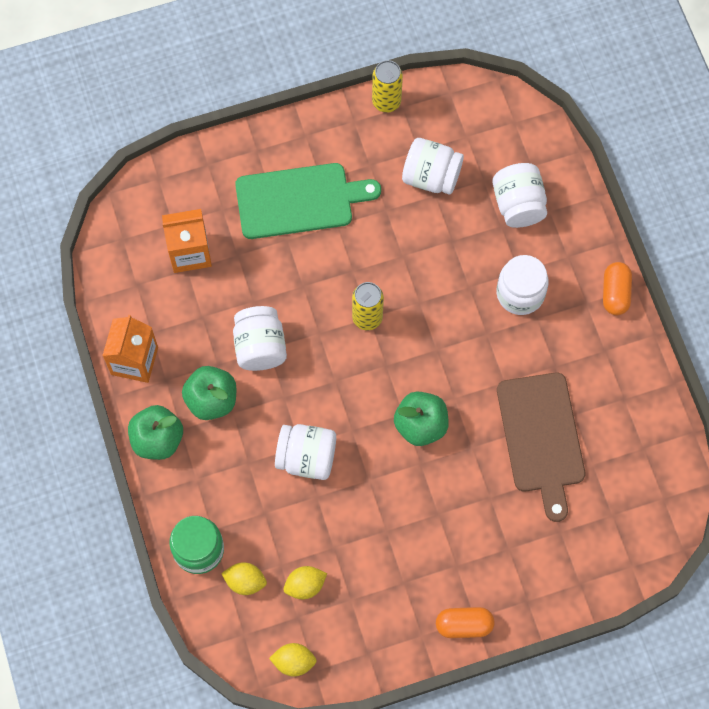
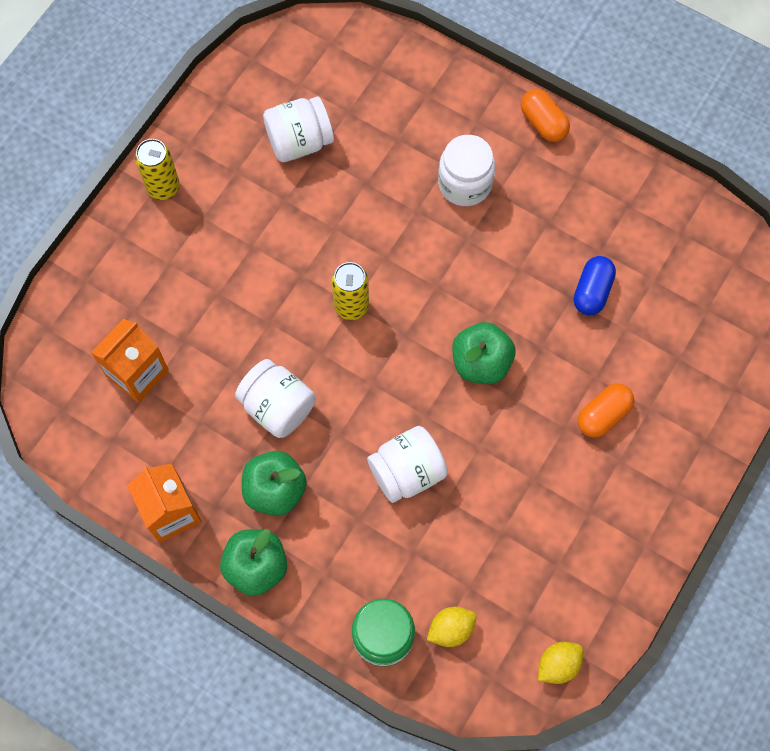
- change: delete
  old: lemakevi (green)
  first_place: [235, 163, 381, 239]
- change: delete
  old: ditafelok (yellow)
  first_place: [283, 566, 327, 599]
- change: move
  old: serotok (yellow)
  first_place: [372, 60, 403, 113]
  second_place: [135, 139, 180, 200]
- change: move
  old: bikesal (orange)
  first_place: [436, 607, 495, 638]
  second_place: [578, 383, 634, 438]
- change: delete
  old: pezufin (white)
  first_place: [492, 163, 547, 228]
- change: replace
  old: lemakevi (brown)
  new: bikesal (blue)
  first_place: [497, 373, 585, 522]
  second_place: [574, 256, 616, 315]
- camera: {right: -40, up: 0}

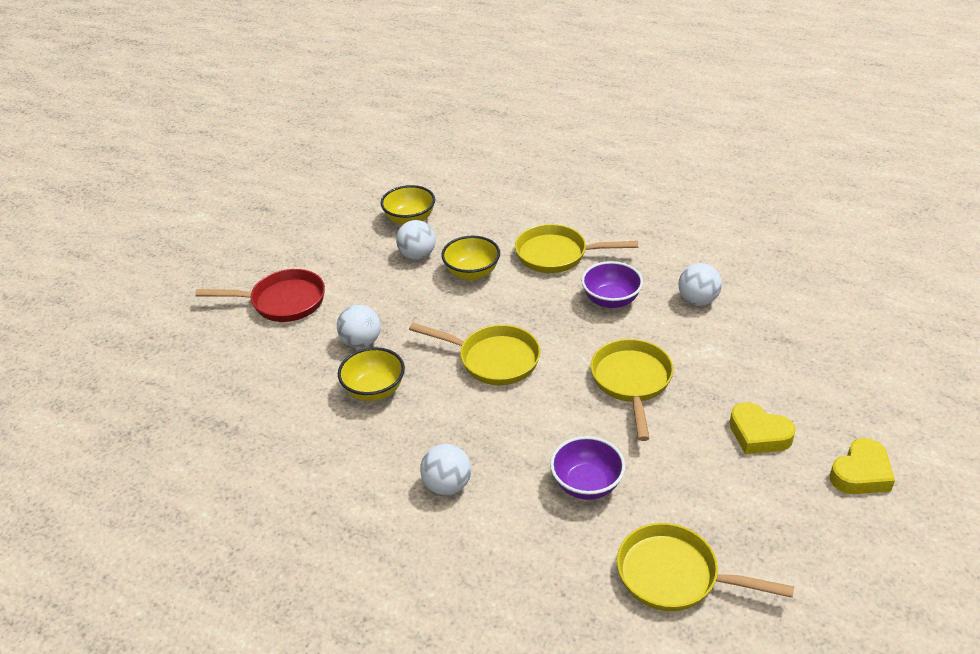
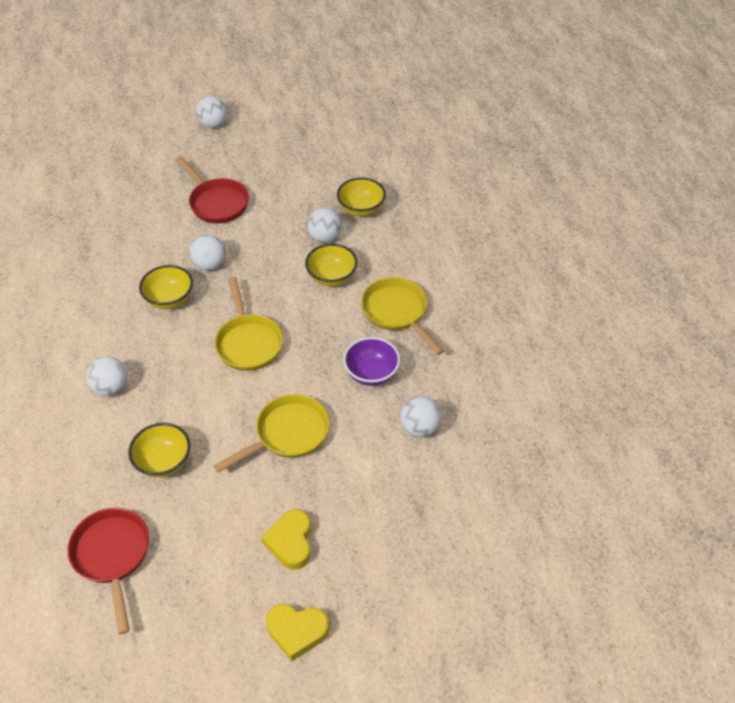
- change: recolor
  old: nugoton (purple)
  new: nugoton (yellow)
  first_place: [550, 436, 625, 500]
  second_place: [128, 423, 190, 478]
- change: recolor
  old: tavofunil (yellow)
  new: tavofunil (red)
  first_place: [617, 523, 794, 611]
  second_place: [68, 508, 149, 634]
- change: insert
  new: ninofix (white)
  second_place: [196, 96, 227, 128]
- camera: {right: 50, up: 10}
◇ ◇ ◇ ◇ ◇
** Work task **
With both ends included, please retype exactly the lines from the line containing "old: tavofunil (yellow)" to the final line of the data.

** Solution to this task **
  old: tavofunil (yellow)
  new: tavofunil (red)
  first_place: [617, 523, 794, 611]
  second_place: [68, 508, 149, 634]
- change: insert
  new: ninofix (white)
  second_place: [196, 96, 227, 128]
- camera: {right: 50, up: 10}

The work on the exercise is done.